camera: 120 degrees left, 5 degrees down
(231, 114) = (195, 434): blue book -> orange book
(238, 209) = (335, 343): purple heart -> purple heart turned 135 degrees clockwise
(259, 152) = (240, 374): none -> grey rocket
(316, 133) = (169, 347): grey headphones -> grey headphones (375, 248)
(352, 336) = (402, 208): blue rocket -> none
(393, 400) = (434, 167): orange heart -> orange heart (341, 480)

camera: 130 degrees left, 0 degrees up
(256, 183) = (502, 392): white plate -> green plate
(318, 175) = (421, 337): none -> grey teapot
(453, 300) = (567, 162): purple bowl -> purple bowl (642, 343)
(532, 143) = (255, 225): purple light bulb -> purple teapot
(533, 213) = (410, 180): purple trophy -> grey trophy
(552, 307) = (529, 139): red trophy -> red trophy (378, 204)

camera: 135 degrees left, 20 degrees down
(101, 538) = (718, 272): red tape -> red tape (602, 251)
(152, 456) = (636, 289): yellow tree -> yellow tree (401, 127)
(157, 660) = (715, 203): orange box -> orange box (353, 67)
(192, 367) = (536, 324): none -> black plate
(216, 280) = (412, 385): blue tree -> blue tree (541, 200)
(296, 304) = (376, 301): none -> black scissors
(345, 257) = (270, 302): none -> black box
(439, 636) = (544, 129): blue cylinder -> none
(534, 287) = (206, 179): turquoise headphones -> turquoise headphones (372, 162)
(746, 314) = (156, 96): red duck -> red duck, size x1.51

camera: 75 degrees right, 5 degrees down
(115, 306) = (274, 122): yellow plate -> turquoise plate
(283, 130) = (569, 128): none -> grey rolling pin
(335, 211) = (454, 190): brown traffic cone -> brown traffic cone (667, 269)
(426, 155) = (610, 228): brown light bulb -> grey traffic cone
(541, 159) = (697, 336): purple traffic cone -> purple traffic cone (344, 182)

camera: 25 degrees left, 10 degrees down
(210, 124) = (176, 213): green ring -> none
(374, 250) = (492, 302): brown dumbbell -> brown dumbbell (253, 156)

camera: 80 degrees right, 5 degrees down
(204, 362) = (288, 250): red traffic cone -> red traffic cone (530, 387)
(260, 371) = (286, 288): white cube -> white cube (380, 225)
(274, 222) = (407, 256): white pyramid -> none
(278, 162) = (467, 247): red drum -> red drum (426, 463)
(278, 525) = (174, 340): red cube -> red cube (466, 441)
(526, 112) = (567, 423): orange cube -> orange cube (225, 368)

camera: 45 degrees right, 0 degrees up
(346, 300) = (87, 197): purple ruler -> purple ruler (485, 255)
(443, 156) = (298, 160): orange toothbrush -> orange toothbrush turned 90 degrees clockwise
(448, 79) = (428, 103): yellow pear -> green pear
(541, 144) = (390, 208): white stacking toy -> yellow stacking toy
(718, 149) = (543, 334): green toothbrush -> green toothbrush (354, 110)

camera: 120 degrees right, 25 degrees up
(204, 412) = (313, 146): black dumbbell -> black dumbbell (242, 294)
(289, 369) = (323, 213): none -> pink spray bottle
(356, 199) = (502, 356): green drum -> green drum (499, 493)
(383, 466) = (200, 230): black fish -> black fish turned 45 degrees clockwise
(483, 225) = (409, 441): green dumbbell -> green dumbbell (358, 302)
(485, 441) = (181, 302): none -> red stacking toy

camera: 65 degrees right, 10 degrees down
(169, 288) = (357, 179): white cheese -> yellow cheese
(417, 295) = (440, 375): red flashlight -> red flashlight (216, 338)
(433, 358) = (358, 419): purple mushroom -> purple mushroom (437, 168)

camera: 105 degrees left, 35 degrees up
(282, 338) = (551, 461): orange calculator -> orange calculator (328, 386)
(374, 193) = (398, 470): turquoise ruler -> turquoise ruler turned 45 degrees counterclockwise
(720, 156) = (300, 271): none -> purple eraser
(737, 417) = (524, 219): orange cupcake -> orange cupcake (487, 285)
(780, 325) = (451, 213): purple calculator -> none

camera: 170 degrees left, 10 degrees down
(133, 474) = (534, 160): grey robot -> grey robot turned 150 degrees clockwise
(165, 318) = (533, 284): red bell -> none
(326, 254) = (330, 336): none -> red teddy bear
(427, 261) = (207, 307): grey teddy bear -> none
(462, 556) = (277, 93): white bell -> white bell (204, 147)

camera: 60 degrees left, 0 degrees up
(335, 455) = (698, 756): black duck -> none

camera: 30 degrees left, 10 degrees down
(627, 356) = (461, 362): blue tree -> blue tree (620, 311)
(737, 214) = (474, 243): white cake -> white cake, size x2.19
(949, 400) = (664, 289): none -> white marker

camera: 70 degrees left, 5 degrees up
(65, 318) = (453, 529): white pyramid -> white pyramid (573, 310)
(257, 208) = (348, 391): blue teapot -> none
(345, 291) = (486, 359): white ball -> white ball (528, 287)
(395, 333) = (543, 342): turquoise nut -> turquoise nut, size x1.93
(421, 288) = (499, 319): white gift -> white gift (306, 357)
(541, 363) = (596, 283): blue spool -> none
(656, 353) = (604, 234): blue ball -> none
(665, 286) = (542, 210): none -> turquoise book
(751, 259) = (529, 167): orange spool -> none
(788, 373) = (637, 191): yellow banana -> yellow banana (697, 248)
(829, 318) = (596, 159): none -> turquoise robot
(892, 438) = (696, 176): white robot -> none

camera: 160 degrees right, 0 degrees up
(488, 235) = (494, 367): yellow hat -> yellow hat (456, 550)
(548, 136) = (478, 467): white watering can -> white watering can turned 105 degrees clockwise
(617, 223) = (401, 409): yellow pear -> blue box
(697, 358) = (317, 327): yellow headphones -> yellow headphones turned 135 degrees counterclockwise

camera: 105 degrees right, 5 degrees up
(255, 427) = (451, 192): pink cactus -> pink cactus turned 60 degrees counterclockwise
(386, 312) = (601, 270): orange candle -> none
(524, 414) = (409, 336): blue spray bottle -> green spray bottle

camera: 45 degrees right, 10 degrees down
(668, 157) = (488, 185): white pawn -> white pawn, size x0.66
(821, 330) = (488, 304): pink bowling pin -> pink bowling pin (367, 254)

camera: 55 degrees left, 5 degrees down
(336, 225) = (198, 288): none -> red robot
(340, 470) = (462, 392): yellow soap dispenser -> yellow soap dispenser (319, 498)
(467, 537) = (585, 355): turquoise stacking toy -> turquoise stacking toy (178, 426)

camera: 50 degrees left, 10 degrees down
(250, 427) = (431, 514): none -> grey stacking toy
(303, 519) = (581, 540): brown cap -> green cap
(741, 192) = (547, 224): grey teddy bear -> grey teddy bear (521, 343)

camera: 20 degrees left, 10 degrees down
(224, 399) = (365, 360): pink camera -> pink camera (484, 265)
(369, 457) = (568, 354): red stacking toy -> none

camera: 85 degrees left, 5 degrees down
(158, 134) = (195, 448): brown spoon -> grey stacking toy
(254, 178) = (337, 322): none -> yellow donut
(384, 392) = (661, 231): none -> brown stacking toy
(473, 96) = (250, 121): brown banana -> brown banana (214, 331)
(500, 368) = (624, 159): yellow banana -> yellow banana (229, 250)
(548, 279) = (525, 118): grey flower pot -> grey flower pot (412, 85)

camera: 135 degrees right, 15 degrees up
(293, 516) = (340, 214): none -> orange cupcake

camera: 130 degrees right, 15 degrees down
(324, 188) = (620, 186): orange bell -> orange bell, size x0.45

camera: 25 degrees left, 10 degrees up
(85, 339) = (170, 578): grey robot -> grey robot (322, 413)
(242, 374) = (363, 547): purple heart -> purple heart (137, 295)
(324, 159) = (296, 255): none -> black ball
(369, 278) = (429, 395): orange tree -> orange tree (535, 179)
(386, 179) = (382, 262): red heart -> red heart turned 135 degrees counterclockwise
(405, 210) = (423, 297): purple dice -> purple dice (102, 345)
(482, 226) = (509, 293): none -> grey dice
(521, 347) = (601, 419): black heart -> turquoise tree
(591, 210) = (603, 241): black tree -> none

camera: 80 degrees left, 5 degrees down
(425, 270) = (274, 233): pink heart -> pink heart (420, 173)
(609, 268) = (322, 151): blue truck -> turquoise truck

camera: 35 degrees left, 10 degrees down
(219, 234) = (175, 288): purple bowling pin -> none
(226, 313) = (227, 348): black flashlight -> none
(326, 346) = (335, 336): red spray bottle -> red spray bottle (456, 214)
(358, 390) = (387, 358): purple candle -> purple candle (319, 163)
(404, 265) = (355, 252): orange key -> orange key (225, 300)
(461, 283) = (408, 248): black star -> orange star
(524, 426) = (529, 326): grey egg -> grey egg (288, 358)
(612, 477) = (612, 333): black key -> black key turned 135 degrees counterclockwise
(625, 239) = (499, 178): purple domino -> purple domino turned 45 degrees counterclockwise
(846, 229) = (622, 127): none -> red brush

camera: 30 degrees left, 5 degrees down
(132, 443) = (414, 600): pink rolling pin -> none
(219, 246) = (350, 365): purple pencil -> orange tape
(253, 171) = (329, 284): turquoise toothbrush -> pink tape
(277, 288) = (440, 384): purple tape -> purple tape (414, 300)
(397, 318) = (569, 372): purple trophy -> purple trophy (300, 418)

* [Description of the task]: Copy whichever lines in the listing above contain the word "tree".

* [Answer to this task]:
(152, 456) = (636, 289): yellow tree -> yellow tree (401, 127)
(216, 280) = (412, 385): blue tree -> blue tree (541, 200)
(627, 356) = (461, 362): blue tree -> blue tree (620, 311)
(369, 278) = (429, 395): orange tree -> orange tree (535, 179)
(521, 347) = (601, 419): black heart -> turquoise tree
(591, 210) = (603, 241): black tree -> none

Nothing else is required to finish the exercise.